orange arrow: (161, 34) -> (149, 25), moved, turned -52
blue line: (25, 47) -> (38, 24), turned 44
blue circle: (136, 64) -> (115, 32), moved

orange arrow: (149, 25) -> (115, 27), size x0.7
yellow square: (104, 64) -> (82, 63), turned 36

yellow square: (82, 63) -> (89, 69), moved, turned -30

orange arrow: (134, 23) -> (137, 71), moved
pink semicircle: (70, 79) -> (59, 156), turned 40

──────────

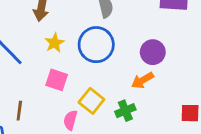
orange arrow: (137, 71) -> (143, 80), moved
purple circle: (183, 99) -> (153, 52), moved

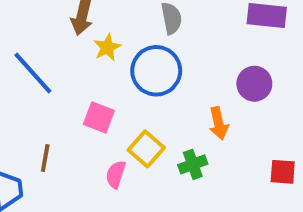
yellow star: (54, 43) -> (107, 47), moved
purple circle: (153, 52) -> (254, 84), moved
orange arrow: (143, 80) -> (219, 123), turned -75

──────────

▶ Exercise goal
Start with the line above that contains "blue circle: (136, 64) -> (115, 32), moved" and end with the line that contains "pink semicircle: (70, 79)". Write out those lines exactly, and only those.

▶ Exercise response
blue circle: (136, 64) -> (115, 32), moved

orange arrow: (149, 25) -> (115, 27), size x0.7
yellow square: (104, 64) -> (82, 63), turned 36

yellow square: (82, 63) -> (89, 69), moved, turned -30

orange arrow: (134, 23) -> (137, 71), moved
pink semicircle: (70, 79) -> (59, 156), turned 40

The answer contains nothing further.